INPUT
——

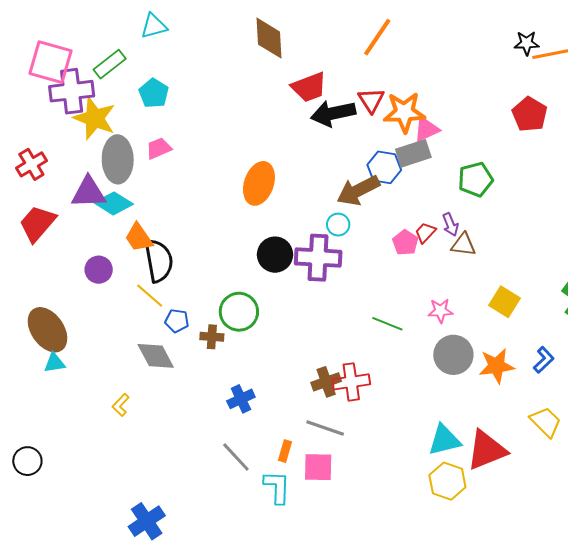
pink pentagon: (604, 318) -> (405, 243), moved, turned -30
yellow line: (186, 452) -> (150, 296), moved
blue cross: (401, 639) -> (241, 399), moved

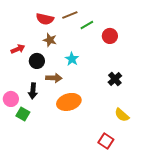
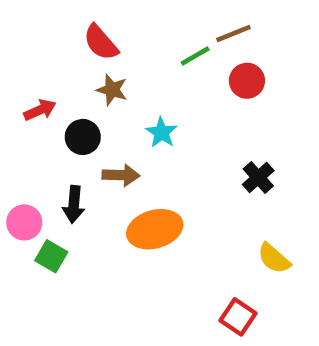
brown line: (70, 15) -> (233, 34), moved
red semicircle: (45, 19) -> (101, 43), turned 36

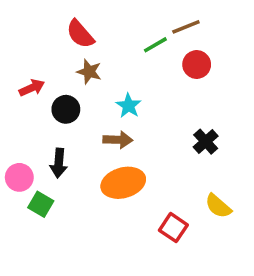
brown arrow: (121, 175) -> (118, 140), moved
red square: (238, 317) -> (173, 228), moved

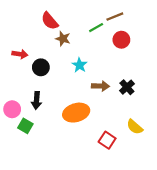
brown star: (89, 72) -> (63, 39), moved
red arrow: (32, 88) -> (20, 54), turned 32
brown arrow: (118, 140) -> (100, 86), moved

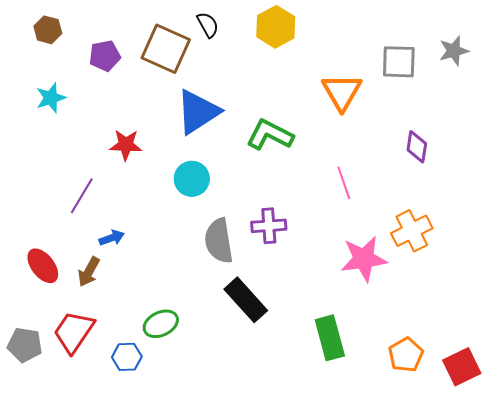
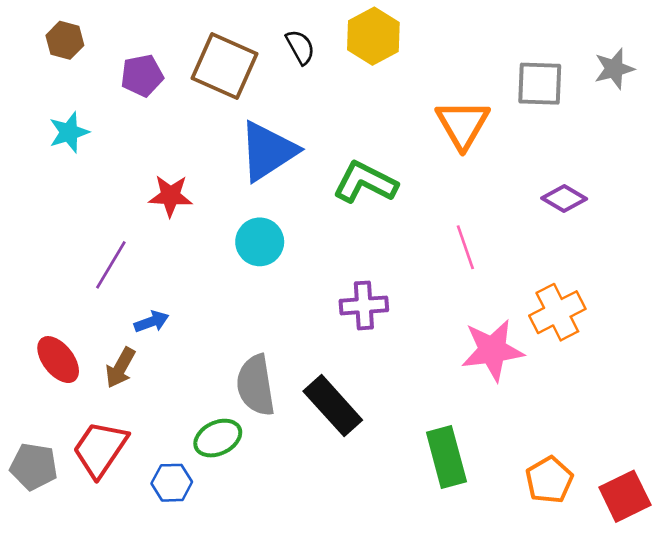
black semicircle: (208, 25) -> (300, 47), moved
purple diamond: (417, 147) -> (564, 199), turned -68
gray semicircle: (219, 241) -> (256, 385), moved

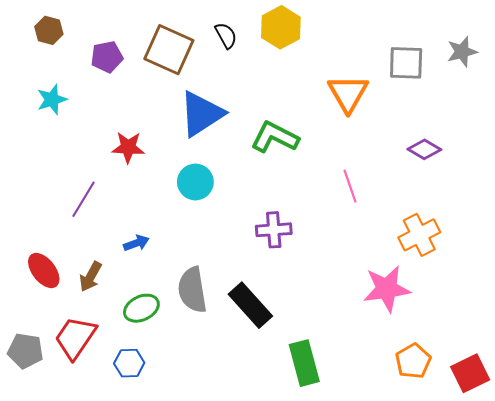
blue arrow: (151, 322) -> (136, 243), moved
pink star: (492, 350) -> (387, 289), moved
green ellipse: (218, 438) -> (141, 308), moved
green rectangle: (446, 457) -> (304, 363), moved

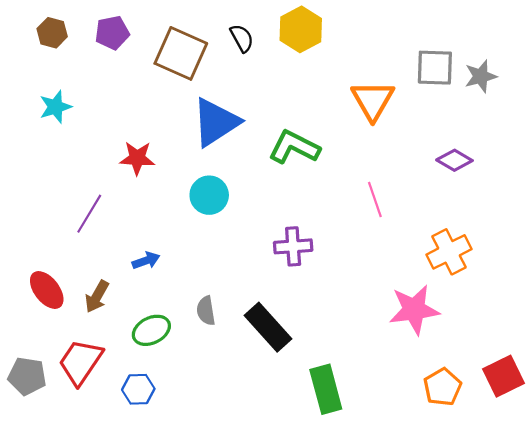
gray star: (462, 52) -> (481, 76), moved
purple pentagon: (107, 57) -> (112, 33), moved
gray semicircle: (192, 290) -> (206, 311), size x0.6
red square: (470, 373) -> (504, 376), moved

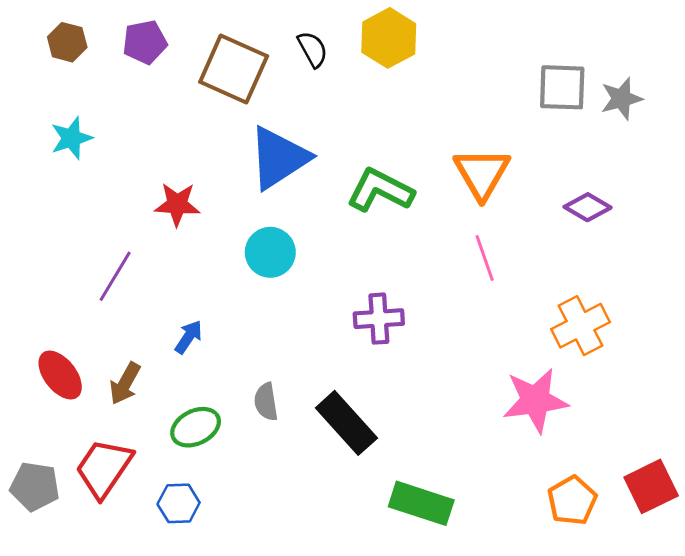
orange triangle: (373, 100) -> (482, 173), moved
blue arrow: (146, 261) -> (188, 337), turned -36
green rectangle: (326, 389) -> (421, 503), turned -57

——

WHAT YOU SHOULD DO
Transcribe the records above exactly, leaving out every picture.

RESULT FOR THIS TASK
pink pentagon: (604, 318) -> (405, 243), moved, turned -30
yellow line: (186, 452) -> (150, 296), moved
blue cross: (401, 639) -> (241, 399), moved

brown line: (70, 15) -> (233, 34), moved
red semicircle: (45, 19) -> (101, 43), turned 36

brown arrow: (121, 175) -> (118, 140), moved
red square: (238, 317) -> (173, 228), moved

brown star: (89, 72) -> (63, 39), moved
red arrow: (32, 88) -> (20, 54), turned 32
brown arrow: (118, 140) -> (100, 86), moved

black semicircle: (208, 25) -> (300, 47), moved
purple diamond: (417, 147) -> (564, 199), turned -68
gray semicircle: (219, 241) -> (256, 385), moved

blue arrow: (151, 322) -> (136, 243), moved
pink star: (492, 350) -> (387, 289), moved
green ellipse: (218, 438) -> (141, 308), moved
green rectangle: (446, 457) -> (304, 363), moved

gray star: (462, 52) -> (481, 76), moved
purple pentagon: (107, 57) -> (112, 33), moved
gray semicircle: (192, 290) -> (206, 311), size x0.6
red square: (470, 373) -> (504, 376), moved

orange triangle: (373, 100) -> (482, 173), moved
blue arrow: (146, 261) -> (188, 337), turned -36
green rectangle: (326, 389) -> (421, 503), turned -57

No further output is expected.